Information given Start Marker

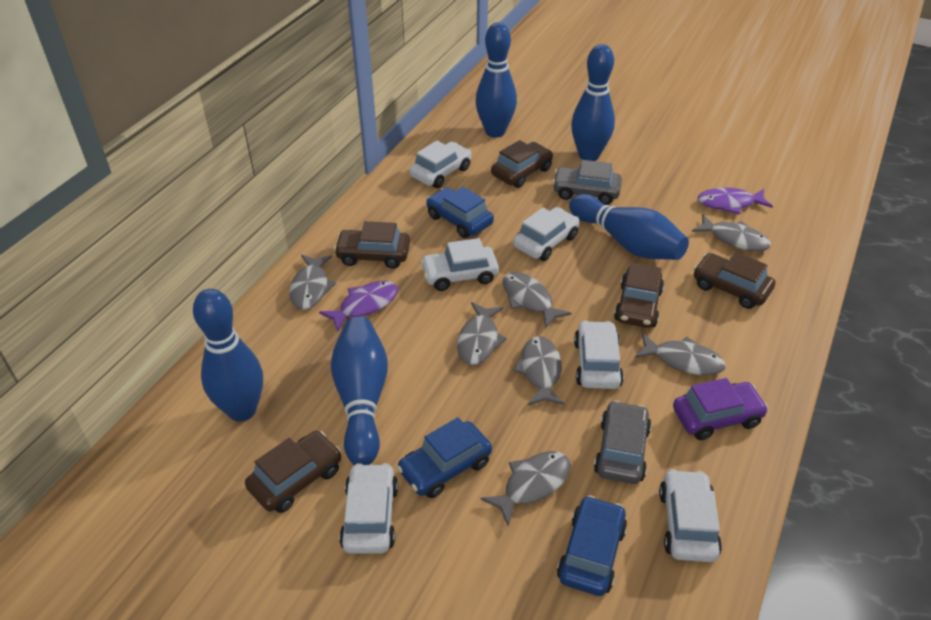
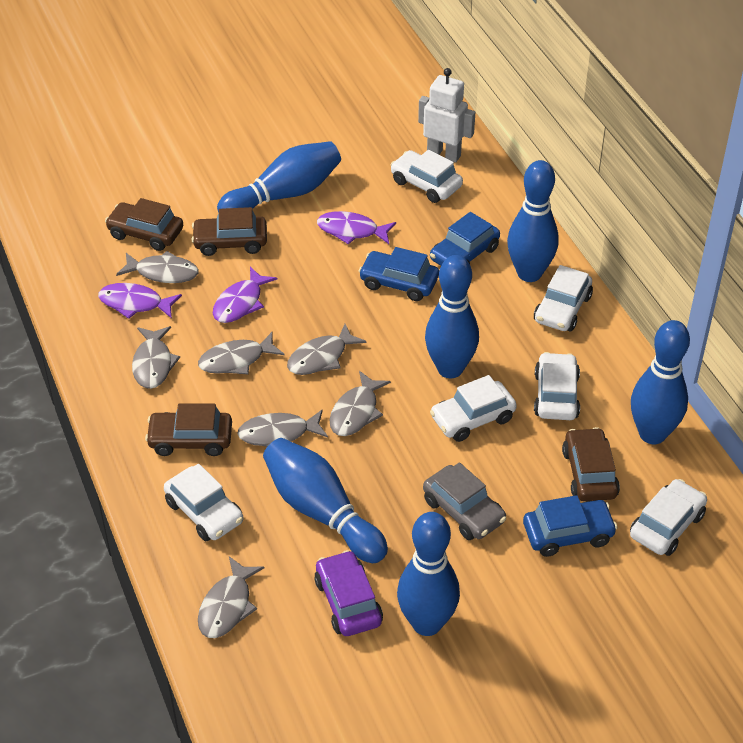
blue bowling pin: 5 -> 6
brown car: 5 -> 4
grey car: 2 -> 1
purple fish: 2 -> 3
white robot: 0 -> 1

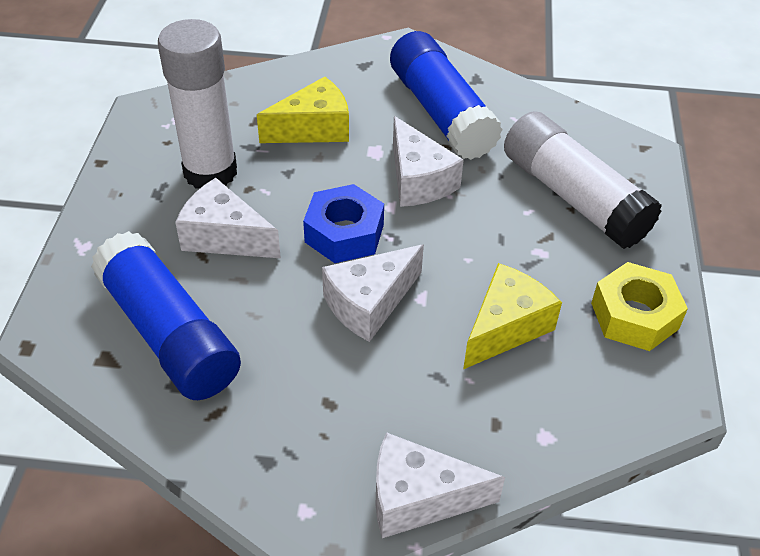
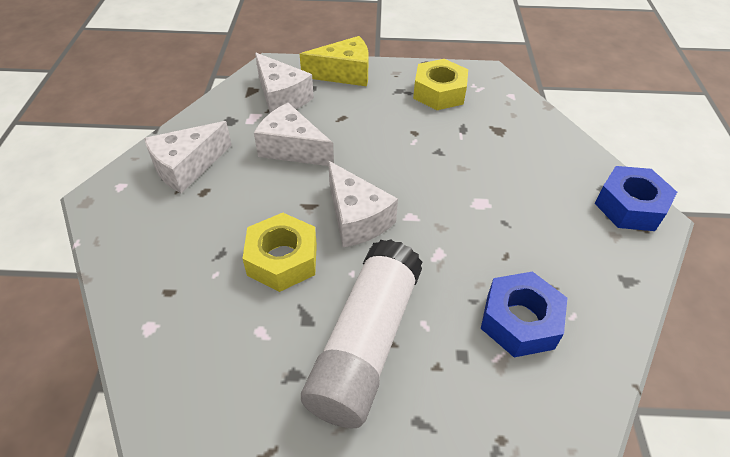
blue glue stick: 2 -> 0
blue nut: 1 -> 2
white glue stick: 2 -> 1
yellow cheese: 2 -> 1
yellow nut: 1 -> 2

Information given End Marker

• Your assignment
Copy out only the lines from the one containing "purple fish: 2 -> 3" to the end of the entries, unchanged. Drop the pictures.

• Output of the task
purple fish: 2 -> 3
white robot: 0 -> 1

blue glue stick: 2 -> 0
blue nut: 1 -> 2
white glue stick: 2 -> 1
yellow cheese: 2 -> 1
yellow nut: 1 -> 2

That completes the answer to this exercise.